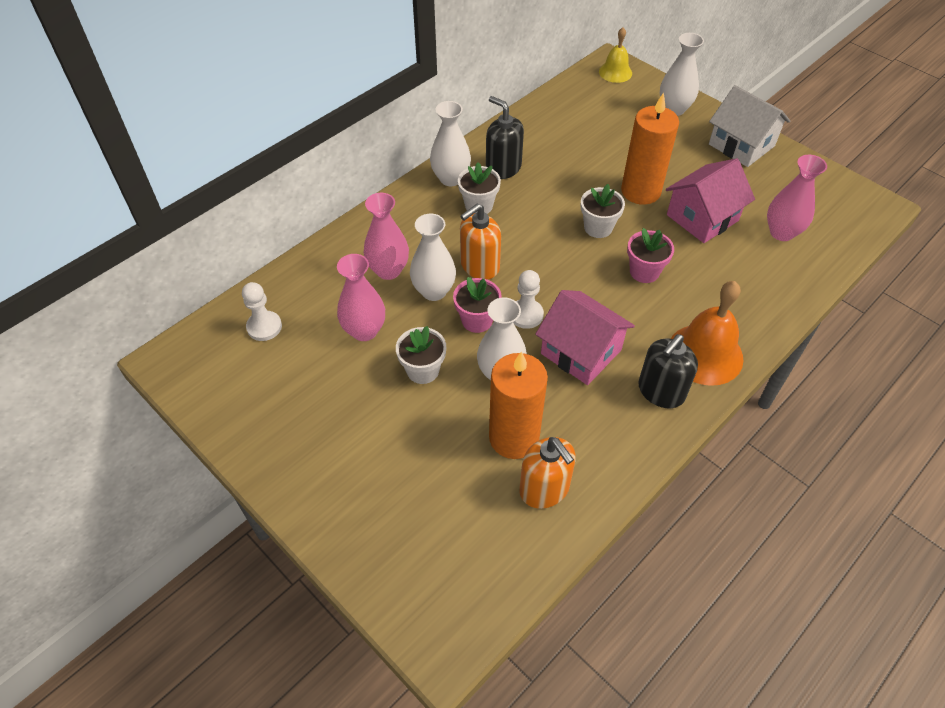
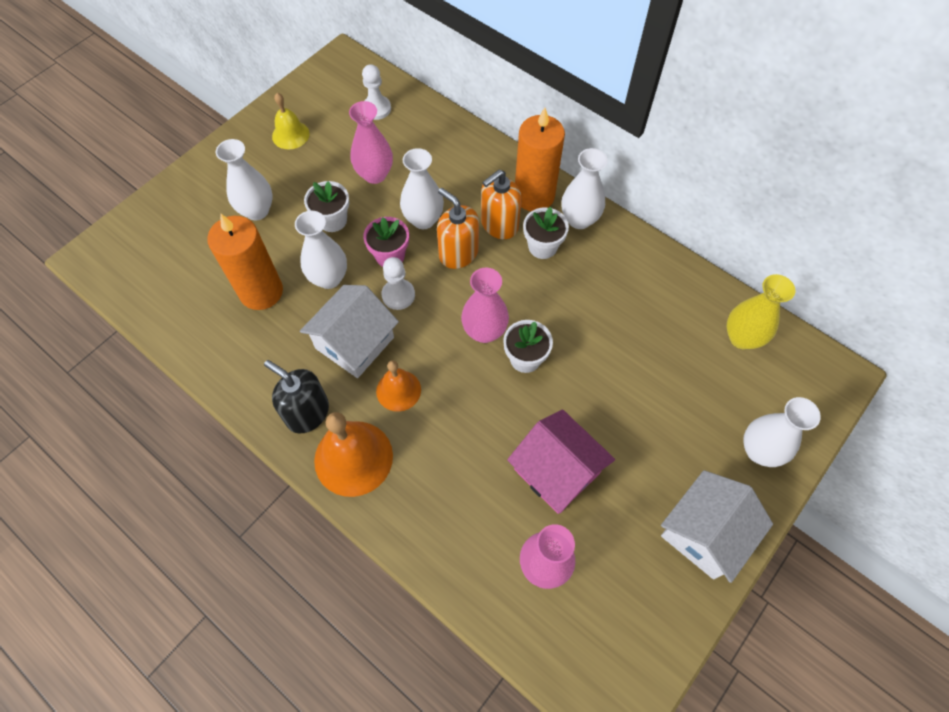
camera: 85 degrees right, 10 degrees up
(388, 270) = (446, 183): pink vase -> pink vase (484, 331)
(397, 446) = (257, 211): none -> white vase
(503, 168) = (605, 265): black soap dispenser -> none
(544, 489) = (210, 316): orange soap dispenser -> orange soap dispenser (499, 224)
(579, 102) = (742, 338): none -> yellow vase
(581, 352) = (354, 343): pink house -> white house
(615, 72) = (819, 380): yellow bell -> yellow bell (290, 135)
(633, 318) = (398, 390): none -> orange bell
(640, 191) = (591, 404): orange candle -> orange candle (534, 196)
(644, 272) = (464, 403): pink flower pot -> none

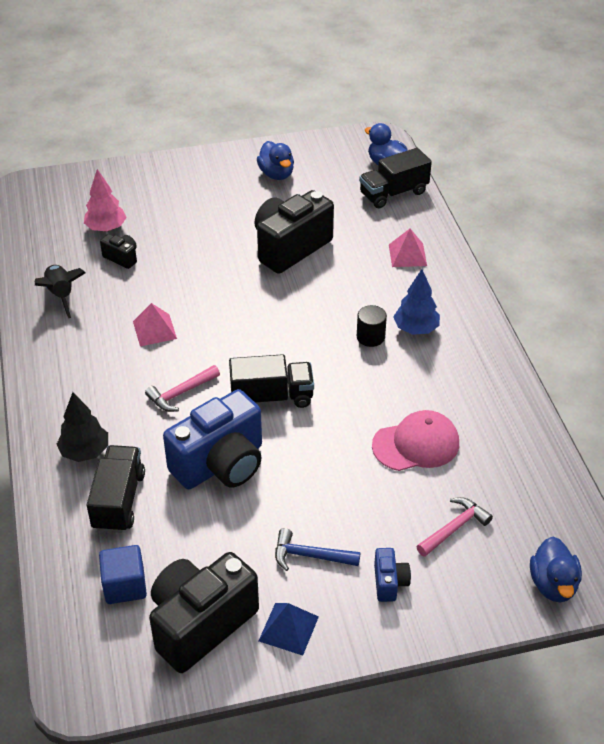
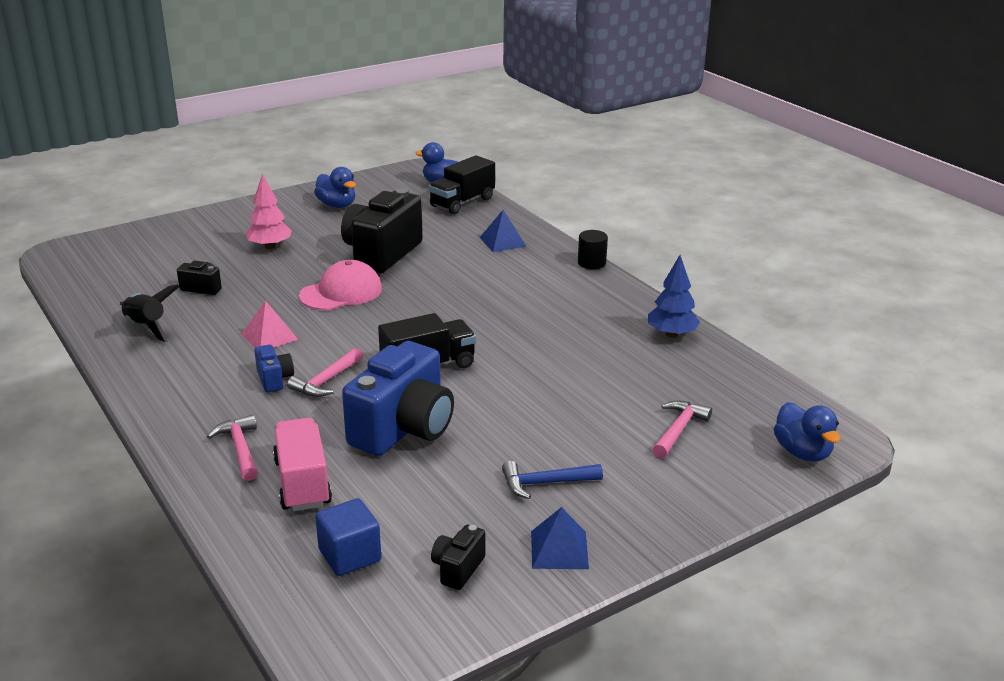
camera: 20 degrees left, 15 degrees down
(85, 452) = (240, 449): black tree -> pink hammer
(106, 228) = (173, 269): pink tree -> pink tree (270, 246)
(119, 501) = (302, 483): black truck -> pink truck
(200, 624) = (458, 569): black camera -> black camera, size x0.44
(370, 337) = (503, 304): black cylinder -> black cylinder (591, 263)
(389, 582) = (642, 487): blue camera -> blue camera (274, 379)
(407, 255) = (502, 241): pink pyramid -> blue pyramid
(416, 329) = (544, 291): blue tree -> blue tree (671, 334)
(416, 444) = (599, 374): pink cap -> pink cap (341, 292)

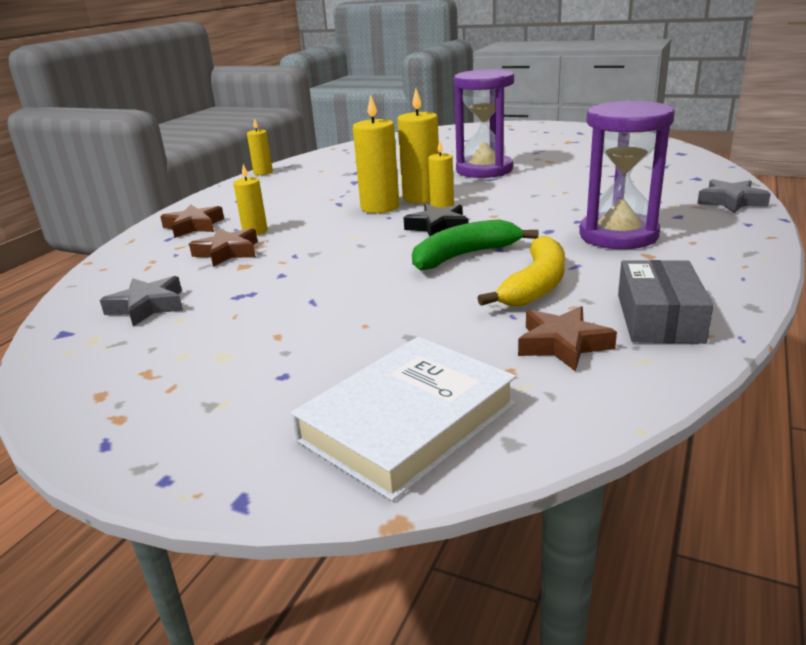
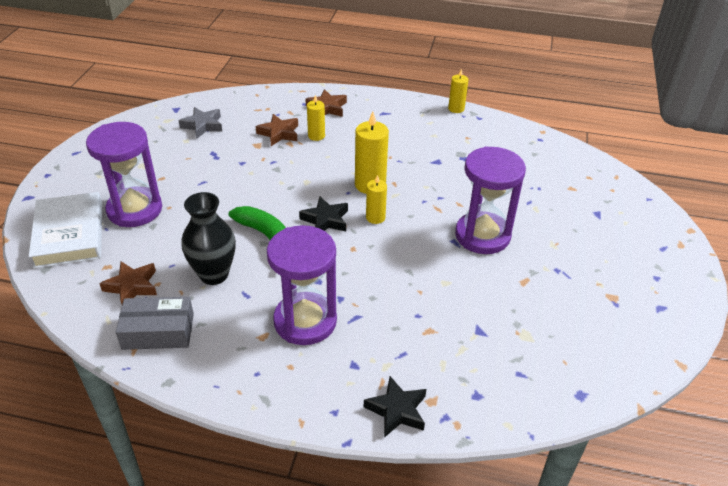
camera: 75 degrees right, 15 degrees up
(358, 355) = (135, 210): none -> purple hourglass
(408, 422) = (69, 234): white book -> white book turned 45 degrees clockwise
(421, 198) = (395, 204): yellow candle -> none
(536, 285) = (214, 274): yellow banana -> black vase
(731, 201) = (397, 410): grey star -> black star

### DIRECTIONS:
Output all entries unchanged; skip the pictures.

### PROBLEM SOLUTION:
camera: 85 degrees right, 10 degrees up
(388, 270) = (446, 183): pink vase -> pink vase (484, 331)
(397, 446) = (257, 211): none -> white vase
(503, 168) = (605, 265): black soap dispenser -> none
(544, 489) = (210, 316): orange soap dispenser -> orange soap dispenser (499, 224)
(579, 102) = (742, 338): none -> yellow vase
(581, 352) = (354, 343): pink house -> white house
(615, 72) = (819, 380): yellow bell -> yellow bell (290, 135)
(633, 318) = (398, 390): none -> orange bell
(640, 191) = (591, 404): orange candle -> orange candle (534, 196)
(644, 272) = (464, 403): pink flower pot -> none

camera: 20 degrees left, 15 degrees down
(85, 452) = (240, 449): black tree -> pink hammer
(106, 228) = (173, 269): pink tree -> pink tree (270, 246)
(119, 501) = (302, 483): black truck -> pink truck
(200, 624) = (458, 569): black camera -> black camera, size x0.44
(370, 337) = (503, 304): black cylinder -> black cylinder (591, 263)
(389, 582) = (642, 487): blue camera -> blue camera (274, 379)
(407, 255) = (502, 241): pink pyramid -> blue pyramid
(416, 329) = (544, 291): blue tree -> blue tree (671, 334)
(416, 444) = (599, 374): pink cap -> pink cap (341, 292)

camera: 75 degrees right, 15 degrees up
(358, 355) = (135, 210): none -> purple hourglass
(408, 422) = (69, 234): white book -> white book turned 45 degrees clockwise
(421, 198) = (395, 204): yellow candle -> none
(536, 285) = (214, 274): yellow banana -> black vase
(731, 201) = (397, 410): grey star -> black star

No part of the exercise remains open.